| What you have to do |
Nothing in the data may be altered; the answer is a verbatim copy of it.
==================================================
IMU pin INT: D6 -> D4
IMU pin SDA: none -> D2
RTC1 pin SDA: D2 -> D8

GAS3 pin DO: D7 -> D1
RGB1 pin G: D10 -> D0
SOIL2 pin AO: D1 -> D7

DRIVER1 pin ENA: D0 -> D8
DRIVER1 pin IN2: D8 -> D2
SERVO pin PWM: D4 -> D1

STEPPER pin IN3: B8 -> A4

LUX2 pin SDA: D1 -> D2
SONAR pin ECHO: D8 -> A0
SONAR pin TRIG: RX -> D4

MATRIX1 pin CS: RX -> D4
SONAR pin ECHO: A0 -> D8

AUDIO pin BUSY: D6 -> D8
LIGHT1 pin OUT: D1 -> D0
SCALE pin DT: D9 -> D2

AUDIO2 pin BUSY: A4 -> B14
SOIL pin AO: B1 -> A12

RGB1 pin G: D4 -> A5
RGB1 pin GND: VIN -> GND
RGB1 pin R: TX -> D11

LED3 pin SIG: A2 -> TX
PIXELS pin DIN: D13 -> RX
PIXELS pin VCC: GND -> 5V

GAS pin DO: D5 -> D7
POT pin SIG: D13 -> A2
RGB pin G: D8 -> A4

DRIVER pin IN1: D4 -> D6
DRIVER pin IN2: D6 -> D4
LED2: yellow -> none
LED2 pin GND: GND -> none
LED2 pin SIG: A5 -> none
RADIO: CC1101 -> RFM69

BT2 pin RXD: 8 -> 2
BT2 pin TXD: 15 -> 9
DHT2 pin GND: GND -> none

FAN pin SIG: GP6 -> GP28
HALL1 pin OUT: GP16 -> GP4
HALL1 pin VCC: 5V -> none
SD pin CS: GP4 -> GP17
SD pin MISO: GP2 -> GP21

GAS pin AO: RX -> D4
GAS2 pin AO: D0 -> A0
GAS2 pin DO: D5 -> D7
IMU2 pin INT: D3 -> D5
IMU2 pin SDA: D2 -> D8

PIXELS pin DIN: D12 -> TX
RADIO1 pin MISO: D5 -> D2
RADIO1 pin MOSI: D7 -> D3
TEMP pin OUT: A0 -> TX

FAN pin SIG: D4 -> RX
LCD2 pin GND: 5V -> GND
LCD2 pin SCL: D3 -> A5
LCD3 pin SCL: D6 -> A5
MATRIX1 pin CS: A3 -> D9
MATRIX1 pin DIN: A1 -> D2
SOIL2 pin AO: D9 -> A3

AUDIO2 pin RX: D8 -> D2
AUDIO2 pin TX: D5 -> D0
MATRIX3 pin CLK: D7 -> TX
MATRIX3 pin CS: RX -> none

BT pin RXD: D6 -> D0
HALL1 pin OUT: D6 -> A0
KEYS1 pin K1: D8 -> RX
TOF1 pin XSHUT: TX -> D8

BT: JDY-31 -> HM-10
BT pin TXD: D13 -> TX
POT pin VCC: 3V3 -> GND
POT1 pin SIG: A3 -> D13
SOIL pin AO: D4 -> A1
==================================================
| Finished exercise |
IMU pin INT: D6 -> D4
IMU pin SDA: none -> D2
RTC1 pin SDA: D2 -> D8

GAS3 pin DO: D7 -> D1
RGB1 pin G: D10 -> D0
SOIL2 pin AO: D1 -> D7

DRIVER1 pin ENA: D0 -> D8
DRIVER1 pin IN2: D8 -> D2
SERVO pin PWM: D4 -> D1

STEPPER pin IN3: B8 -> A4

LUX2 pin SDA: D1 -> D2
SONAR pin ECHO: D8 -> A0
SONAR pin TRIG: RX -> D4

MATRIX1 pin CS: RX -> D4
SONAR pin ECHO: A0 -> D8

AUDIO pin BUSY: D6 -> D8
LIGHT1 pin OUT: D1 -> D0
SCALE pin DT: D9 -> D2

AUDIO2 pin BUSY: A4 -> B14
SOIL pin AO: B1 -> A12

RGB1 pin G: D4 -> A5
RGB1 pin GND: VIN -> GND
RGB1 pin R: TX -> D11

LED3 pin SIG: A2 -> TX
PIXELS pin DIN: D13 -> RX
PIXELS pin VCC: GND -> 5V

GAS pin DO: D5 -> D7
POT pin SIG: D13 -> A2
RGB pin G: D8 -> A4

DRIVER pin IN1: D4 -> D6
DRIVER pin IN2: D6 -> D4
LED2: yellow -> none
LED2 pin GND: GND -> none
LED2 pin SIG: A5 -> none
RADIO: CC1101 -> RFM69

BT2 pin RXD: 8 -> 2
BT2 pin TXD: 15 -> 9
DHT2 pin GND: GND -> none

FAN pin SIG: GP6 -> GP28
HALL1 pin OUT: GP16 -> GP4
HALL1 pin VCC: 5V -> none
SD pin CS: GP4 -> GP17
SD pin MISO: GP2 -> GP21

GAS pin AO: RX -> D4
GAS2 pin AO: D0 -> A0
GAS2 pin DO: D5 -> D7
IMU2 pin INT: D3 -> D5
IMU2 pin SDA: D2 -> D8

PIXELS pin DIN: D12 -> TX
RADIO1 pin MISO: D5 -> D2
RADIO1 pin MOSI: D7 -> D3
TEMP pin OUT: A0 -> TX

FAN pin SIG: D4 -> RX
LCD2 pin GND: 5V -> GND
LCD2 pin SCL: D3 -> A5
LCD3 pin SCL: D6 -> A5
MATRIX1 pin CS: A3 -> D9
MATRIX1 pin DIN: A1 -> D2
SOIL2 pin AO: D9 -> A3

AUDIO2 pin RX: D8 -> D2
AUDIO2 pin TX: D5 -> D0
MATRIX3 pin CLK: D7 -> TX
MATRIX3 pin CS: RX -> none

BT pin RXD: D6 -> D0
HALL1 pin OUT: D6 -> A0
KEYS1 pin K1: D8 -> RX
TOF1 pin XSHUT: TX -> D8

BT: JDY-31 -> HM-10
BT pin TXD: D13 -> TX
POT pin VCC: 3V3 -> GND
POT1 pin SIG: A3 -> D13
SOIL pin AO: D4 -> A1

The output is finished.